**DIRECTIVE**
Only the number is wanted: tally the lines below that contain the word "objects".

◇ ◇ ◇ ◇

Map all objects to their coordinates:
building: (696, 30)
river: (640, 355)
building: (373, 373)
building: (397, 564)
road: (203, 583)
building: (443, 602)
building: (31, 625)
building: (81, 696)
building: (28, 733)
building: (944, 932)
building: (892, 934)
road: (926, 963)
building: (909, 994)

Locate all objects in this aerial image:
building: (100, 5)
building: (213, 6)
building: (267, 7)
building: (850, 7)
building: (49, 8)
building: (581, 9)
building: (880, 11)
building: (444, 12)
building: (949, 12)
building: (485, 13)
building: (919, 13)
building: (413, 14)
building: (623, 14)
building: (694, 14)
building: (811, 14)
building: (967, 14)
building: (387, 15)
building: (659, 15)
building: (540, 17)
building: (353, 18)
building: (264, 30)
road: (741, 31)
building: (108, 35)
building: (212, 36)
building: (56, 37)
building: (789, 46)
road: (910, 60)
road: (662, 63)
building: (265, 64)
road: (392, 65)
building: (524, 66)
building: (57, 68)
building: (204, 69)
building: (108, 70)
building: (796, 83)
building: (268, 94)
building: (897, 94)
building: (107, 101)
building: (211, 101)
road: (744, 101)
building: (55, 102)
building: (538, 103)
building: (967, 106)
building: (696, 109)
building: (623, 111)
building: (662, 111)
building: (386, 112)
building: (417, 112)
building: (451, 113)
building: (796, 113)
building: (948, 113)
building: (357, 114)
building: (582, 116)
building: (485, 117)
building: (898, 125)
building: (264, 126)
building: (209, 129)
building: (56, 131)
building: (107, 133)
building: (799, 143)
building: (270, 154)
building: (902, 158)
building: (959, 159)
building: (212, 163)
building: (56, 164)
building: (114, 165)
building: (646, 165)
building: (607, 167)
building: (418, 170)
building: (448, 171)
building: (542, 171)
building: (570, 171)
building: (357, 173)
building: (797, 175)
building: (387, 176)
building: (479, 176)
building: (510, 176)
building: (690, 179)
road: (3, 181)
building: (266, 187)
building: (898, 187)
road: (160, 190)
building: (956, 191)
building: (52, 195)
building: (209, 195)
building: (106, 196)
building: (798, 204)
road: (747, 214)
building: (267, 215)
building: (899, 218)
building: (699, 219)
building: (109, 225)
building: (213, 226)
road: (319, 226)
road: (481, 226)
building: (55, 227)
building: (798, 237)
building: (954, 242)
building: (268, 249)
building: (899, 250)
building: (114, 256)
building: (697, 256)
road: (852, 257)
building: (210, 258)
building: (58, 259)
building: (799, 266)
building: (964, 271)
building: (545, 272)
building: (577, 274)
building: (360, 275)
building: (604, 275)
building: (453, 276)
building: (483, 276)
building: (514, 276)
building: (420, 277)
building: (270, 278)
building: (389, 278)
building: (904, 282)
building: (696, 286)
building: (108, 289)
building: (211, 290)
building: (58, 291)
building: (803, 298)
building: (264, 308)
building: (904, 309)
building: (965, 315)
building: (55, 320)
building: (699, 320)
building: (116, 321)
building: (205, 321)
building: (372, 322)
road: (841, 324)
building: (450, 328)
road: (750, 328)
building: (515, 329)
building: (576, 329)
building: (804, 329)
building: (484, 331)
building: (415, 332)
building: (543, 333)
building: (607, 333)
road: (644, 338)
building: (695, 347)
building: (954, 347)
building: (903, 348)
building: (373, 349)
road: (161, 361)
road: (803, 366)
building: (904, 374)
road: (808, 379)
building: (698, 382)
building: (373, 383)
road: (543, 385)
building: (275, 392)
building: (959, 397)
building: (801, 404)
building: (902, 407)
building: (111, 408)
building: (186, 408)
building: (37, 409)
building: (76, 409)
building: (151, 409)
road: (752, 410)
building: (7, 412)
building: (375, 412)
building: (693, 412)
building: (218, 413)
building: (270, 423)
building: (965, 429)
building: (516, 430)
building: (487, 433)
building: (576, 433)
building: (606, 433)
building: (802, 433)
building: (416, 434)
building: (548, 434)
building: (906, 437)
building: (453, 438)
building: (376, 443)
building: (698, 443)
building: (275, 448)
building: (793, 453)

◇ ◇ ◇ ◇

**TASK SOLUTION**
2